Material for this task:

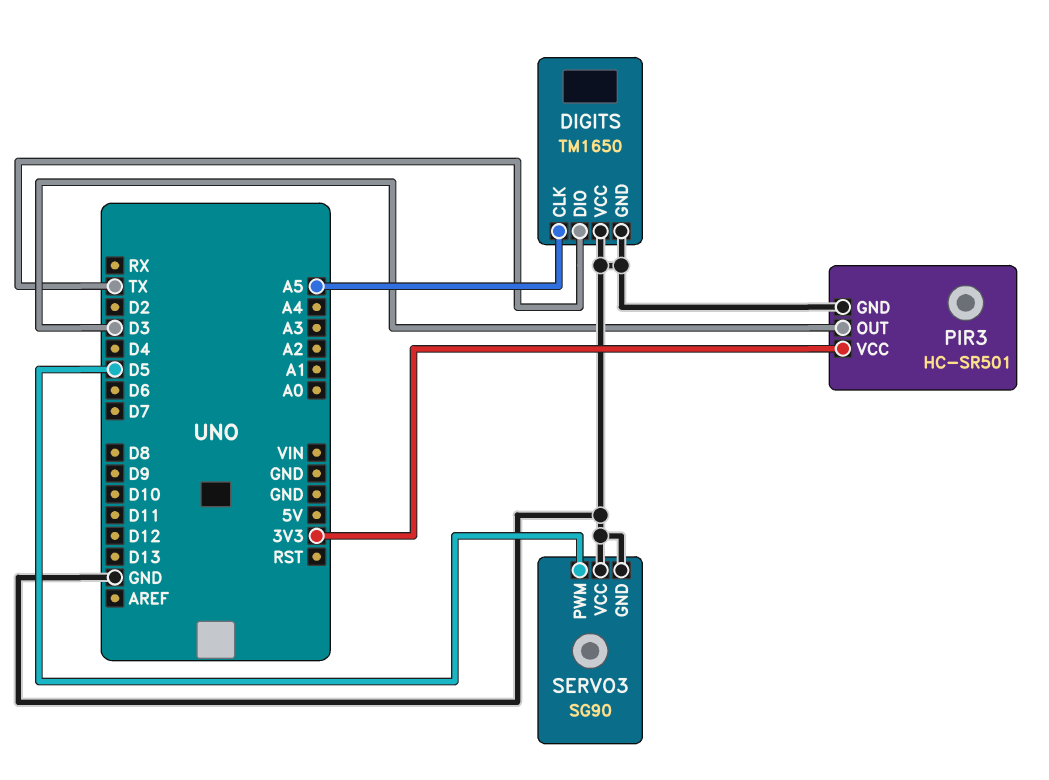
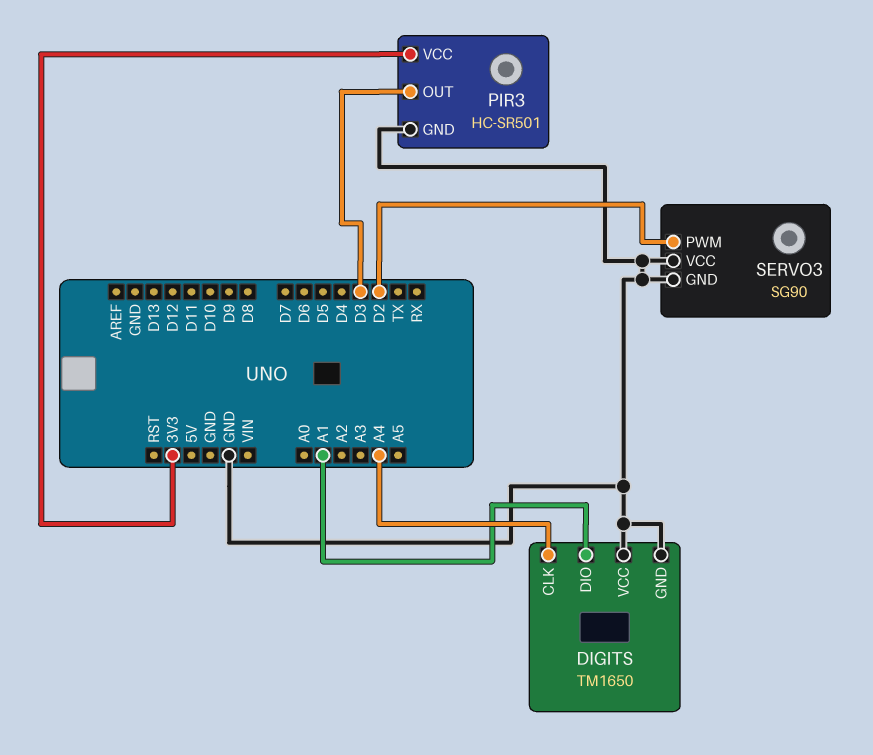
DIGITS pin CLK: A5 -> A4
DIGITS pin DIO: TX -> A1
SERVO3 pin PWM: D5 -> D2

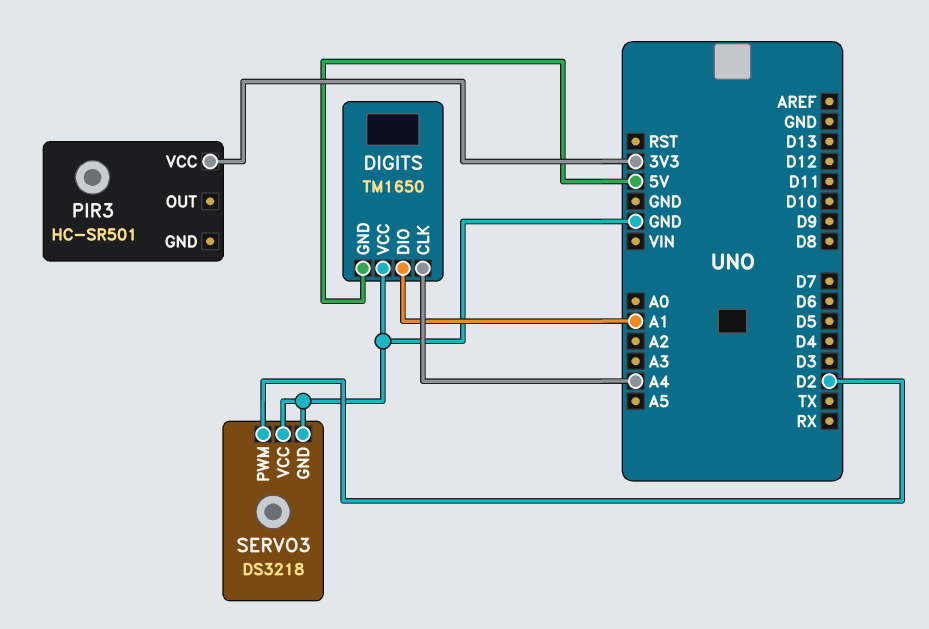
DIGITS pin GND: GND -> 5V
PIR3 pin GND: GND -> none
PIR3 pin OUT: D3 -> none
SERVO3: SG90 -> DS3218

Requirement:
Repeat the data word for word, excluding any image.

Result for this exercise:
DIGITS pin CLK: A5 -> A4
DIGITS pin DIO: TX -> A1
SERVO3 pin PWM: D5 -> D2

DIGITS pin GND: GND -> 5V
PIR3 pin GND: GND -> none
PIR3 pin OUT: D3 -> none
SERVO3: SG90 -> DS3218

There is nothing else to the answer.